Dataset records
......

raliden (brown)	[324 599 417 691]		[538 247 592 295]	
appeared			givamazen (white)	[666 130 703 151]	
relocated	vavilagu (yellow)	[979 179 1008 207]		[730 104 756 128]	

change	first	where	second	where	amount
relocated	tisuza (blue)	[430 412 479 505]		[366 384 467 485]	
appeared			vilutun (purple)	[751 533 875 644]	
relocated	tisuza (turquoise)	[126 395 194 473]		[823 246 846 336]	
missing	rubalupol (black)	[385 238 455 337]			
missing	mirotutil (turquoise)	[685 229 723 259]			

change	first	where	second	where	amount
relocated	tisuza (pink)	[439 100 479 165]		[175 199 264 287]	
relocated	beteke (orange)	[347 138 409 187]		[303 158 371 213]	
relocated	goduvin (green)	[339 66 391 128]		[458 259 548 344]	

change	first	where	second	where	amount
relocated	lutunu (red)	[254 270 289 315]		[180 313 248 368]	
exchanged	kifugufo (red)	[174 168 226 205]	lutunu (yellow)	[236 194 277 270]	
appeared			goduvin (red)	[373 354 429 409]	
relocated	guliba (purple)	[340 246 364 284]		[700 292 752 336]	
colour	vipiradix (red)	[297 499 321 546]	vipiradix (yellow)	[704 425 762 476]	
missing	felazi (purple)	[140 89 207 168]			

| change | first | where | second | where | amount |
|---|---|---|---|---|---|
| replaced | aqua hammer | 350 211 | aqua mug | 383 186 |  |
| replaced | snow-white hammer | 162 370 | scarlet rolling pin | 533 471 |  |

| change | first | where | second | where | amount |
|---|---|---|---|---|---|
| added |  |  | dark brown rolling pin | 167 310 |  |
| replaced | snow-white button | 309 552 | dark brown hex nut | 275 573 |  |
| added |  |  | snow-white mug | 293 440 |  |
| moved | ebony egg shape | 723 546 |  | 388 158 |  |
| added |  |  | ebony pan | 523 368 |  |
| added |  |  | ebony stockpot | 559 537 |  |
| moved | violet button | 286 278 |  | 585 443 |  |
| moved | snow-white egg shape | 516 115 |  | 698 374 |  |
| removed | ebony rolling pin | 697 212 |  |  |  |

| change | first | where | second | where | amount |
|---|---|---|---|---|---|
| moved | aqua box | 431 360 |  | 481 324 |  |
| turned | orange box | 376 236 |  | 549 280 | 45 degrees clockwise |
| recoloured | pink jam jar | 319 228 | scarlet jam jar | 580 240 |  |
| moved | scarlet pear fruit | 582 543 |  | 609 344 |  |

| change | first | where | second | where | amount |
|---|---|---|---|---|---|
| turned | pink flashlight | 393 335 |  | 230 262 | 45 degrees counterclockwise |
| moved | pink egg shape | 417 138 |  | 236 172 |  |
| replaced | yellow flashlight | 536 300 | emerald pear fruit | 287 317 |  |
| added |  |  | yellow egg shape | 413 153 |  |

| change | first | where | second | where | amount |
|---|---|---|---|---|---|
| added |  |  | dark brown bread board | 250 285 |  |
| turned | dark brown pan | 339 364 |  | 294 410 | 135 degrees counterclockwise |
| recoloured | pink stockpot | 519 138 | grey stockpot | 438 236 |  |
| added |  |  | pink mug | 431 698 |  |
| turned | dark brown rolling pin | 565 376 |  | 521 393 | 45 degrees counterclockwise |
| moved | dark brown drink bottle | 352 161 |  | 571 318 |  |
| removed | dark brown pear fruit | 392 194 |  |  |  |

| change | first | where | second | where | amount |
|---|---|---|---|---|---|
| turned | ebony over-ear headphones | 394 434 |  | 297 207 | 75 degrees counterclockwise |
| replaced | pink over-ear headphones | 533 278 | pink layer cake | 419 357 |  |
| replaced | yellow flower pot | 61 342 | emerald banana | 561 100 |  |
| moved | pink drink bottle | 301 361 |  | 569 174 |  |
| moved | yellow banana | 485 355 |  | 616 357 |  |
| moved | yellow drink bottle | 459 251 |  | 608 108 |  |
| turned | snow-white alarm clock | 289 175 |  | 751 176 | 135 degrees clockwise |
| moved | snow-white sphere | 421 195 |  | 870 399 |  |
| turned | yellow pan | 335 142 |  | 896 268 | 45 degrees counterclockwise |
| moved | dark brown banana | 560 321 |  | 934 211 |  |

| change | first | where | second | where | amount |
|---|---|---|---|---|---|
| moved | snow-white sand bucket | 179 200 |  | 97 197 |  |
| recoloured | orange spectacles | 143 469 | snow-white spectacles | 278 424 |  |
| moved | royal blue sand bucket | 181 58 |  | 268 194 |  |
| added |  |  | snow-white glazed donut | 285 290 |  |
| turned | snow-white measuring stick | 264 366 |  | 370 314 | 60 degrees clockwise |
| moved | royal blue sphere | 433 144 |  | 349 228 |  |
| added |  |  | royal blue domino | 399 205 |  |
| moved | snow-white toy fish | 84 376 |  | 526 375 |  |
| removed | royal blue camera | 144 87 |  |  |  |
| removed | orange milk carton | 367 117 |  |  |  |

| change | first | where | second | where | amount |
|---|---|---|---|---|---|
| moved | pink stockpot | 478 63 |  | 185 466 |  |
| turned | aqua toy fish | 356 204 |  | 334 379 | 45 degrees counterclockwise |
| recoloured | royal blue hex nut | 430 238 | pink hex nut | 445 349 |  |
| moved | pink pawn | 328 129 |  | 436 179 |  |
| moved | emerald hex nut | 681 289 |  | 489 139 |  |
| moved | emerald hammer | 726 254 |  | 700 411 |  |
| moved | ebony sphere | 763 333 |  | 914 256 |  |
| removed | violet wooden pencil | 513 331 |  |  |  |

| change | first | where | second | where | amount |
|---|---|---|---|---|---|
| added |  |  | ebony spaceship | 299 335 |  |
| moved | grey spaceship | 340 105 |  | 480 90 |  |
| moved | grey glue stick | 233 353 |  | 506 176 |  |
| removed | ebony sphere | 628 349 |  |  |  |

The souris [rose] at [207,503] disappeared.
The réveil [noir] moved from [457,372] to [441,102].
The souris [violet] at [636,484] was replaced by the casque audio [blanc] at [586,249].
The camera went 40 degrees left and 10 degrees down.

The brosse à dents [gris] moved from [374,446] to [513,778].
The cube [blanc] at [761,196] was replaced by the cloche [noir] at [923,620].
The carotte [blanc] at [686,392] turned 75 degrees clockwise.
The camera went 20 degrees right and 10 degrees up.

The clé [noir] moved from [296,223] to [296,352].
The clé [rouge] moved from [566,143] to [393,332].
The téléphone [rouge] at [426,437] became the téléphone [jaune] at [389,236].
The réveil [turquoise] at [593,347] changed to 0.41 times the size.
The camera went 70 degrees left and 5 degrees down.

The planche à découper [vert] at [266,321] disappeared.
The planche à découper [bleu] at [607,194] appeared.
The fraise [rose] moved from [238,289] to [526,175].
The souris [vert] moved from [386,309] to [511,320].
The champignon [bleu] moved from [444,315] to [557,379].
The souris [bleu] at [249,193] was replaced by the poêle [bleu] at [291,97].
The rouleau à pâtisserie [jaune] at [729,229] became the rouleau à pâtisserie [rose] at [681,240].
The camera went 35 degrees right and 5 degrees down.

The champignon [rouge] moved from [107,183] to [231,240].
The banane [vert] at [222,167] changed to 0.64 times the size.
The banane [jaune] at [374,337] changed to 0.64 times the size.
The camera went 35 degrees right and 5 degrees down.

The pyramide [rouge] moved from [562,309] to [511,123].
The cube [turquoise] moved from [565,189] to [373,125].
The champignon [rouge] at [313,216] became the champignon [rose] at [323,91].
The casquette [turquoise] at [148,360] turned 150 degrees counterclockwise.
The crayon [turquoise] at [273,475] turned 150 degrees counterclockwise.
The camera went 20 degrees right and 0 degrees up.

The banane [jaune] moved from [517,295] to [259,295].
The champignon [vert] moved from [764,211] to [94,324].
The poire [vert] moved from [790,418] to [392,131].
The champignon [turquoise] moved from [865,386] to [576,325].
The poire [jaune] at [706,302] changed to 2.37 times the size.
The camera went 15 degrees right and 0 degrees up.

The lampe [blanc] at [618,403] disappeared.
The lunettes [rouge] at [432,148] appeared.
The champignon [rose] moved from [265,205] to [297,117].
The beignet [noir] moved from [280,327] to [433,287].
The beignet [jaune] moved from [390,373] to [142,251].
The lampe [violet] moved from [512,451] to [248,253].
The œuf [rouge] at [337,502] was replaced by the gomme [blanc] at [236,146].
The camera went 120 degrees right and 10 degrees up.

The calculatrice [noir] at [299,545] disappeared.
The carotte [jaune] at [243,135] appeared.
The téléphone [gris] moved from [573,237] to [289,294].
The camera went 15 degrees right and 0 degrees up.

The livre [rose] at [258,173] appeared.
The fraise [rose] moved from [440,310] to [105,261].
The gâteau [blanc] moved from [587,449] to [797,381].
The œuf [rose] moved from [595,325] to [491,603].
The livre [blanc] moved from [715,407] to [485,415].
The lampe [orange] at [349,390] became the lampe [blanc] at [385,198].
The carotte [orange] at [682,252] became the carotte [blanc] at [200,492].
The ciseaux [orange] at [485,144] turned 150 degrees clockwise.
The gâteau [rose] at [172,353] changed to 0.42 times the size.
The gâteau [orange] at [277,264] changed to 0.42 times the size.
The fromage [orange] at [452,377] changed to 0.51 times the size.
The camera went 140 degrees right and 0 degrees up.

......

> **What you have to do**:
Among the records above, extract exactly the lines from the line with "The fraise [rose] moved from [440,310]" to the line with "The lampe [orange]", both lines included, and leave out the rest.

> **Exercise output**:
The fraise [rose] moved from [440,310] to [105,261].
The gâteau [blanc] moved from [587,449] to [797,381].
The œuf [rose] moved from [595,325] to [491,603].
The livre [blanc] moved from [715,407] to [485,415].
The lampe [orange] at [349,390] became the lampe [blanc] at [385,198].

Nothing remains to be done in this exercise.